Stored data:

*** Begin section ***

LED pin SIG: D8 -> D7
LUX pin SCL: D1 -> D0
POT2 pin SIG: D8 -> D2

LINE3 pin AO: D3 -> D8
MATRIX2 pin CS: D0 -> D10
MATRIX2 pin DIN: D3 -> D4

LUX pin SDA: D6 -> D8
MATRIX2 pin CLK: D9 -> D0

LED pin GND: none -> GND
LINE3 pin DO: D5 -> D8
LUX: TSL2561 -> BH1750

*** End section ***
*** Begin section ***

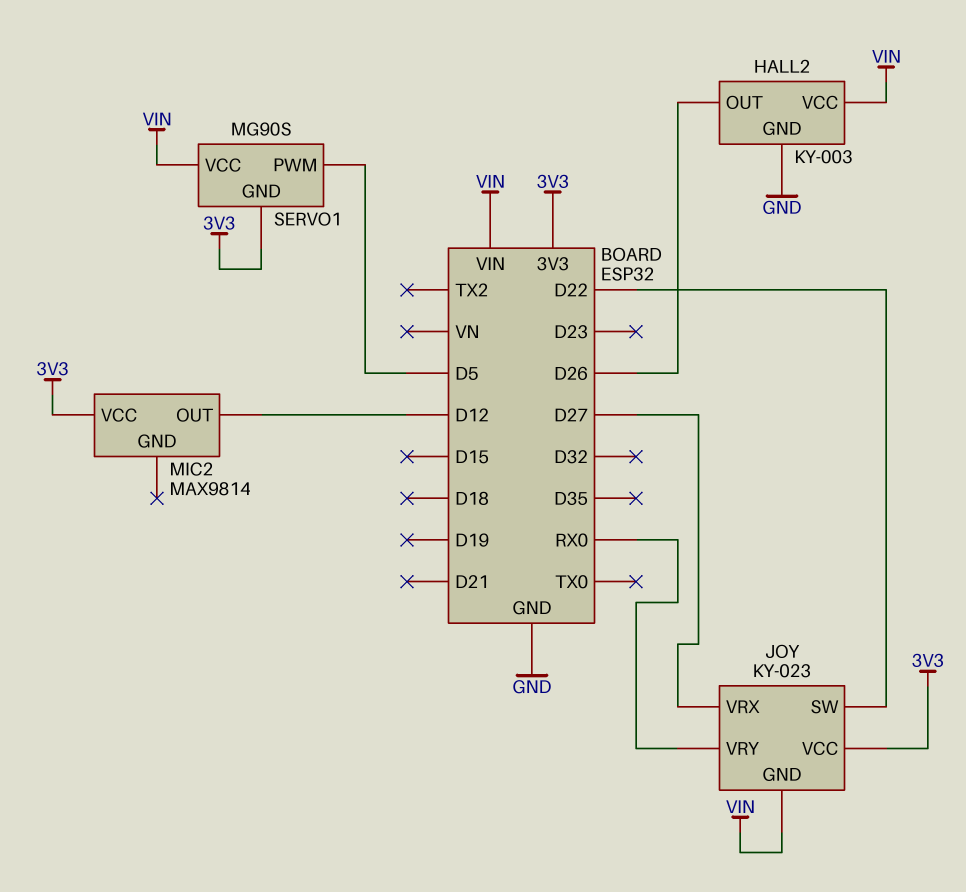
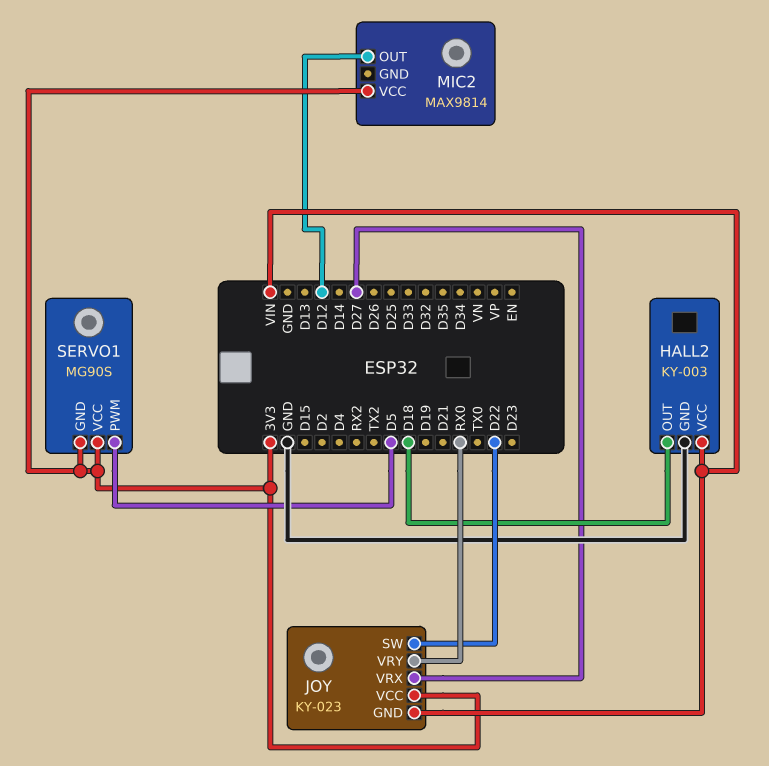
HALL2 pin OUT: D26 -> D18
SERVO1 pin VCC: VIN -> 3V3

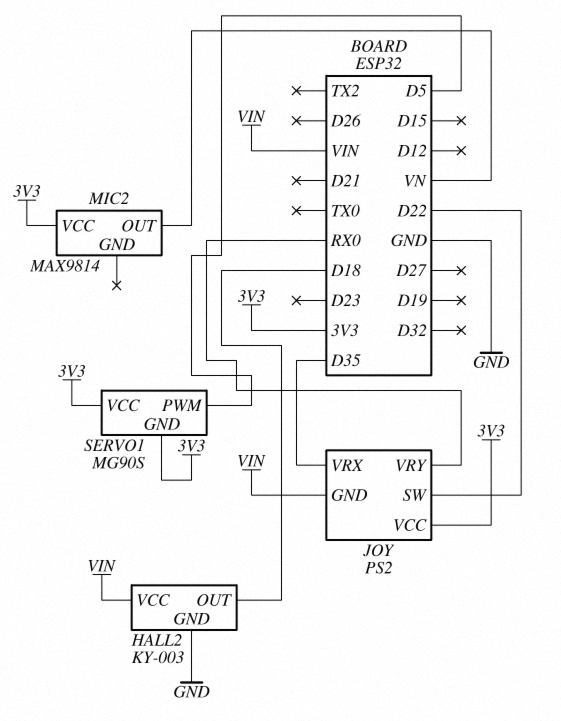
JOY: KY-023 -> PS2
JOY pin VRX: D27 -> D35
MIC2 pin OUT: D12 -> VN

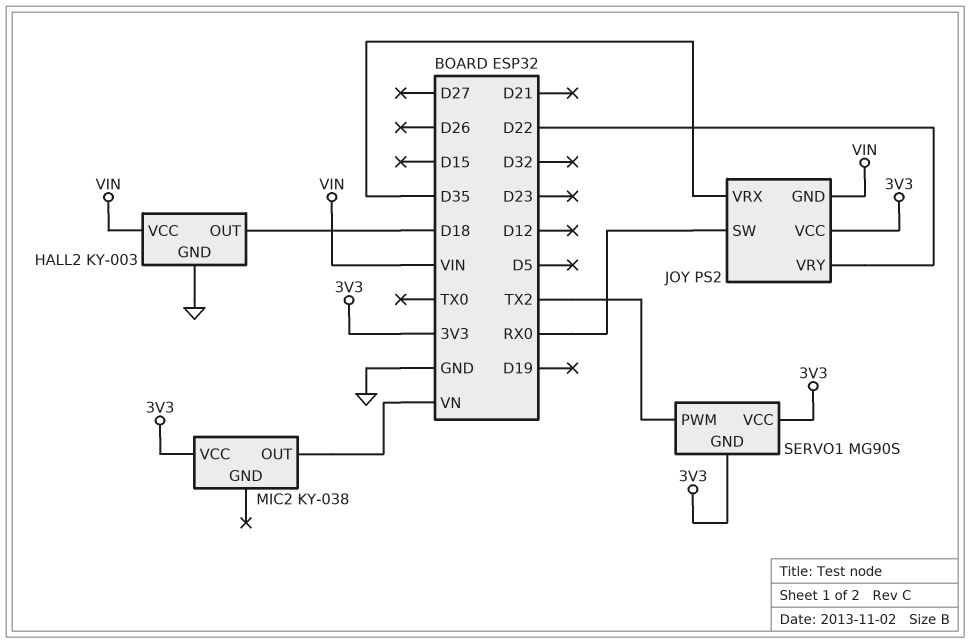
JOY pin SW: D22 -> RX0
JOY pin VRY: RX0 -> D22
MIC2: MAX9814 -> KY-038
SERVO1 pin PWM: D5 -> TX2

*** End section ***
*** Begin section ***

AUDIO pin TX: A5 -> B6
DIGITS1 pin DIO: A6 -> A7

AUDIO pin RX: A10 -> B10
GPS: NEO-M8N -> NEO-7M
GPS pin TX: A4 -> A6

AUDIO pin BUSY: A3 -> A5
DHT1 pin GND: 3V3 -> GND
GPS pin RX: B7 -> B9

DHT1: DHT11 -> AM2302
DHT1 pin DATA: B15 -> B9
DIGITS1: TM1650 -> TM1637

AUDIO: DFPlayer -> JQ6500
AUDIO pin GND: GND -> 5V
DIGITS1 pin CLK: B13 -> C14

*** End section ***

Working from the records above, write out verbatim only the lines from the line containing "DIGITS1 pin DIO: A6 -> A7" through the line containing "DIGITS1 pin CLK: B13 -> C14".

DIGITS1 pin DIO: A6 -> A7

AUDIO pin RX: A10 -> B10
GPS: NEO-M8N -> NEO-7M
GPS pin TX: A4 -> A6

AUDIO pin BUSY: A3 -> A5
DHT1 pin GND: 3V3 -> GND
GPS pin RX: B7 -> B9

DHT1: DHT11 -> AM2302
DHT1 pin DATA: B15 -> B9
DIGITS1: TM1650 -> TM1637

AUDIO: DFPlayer -> JQ6500
AUDIO pin GND: GND -> 5V
DIGITS1 pin CLK: B13 -> C14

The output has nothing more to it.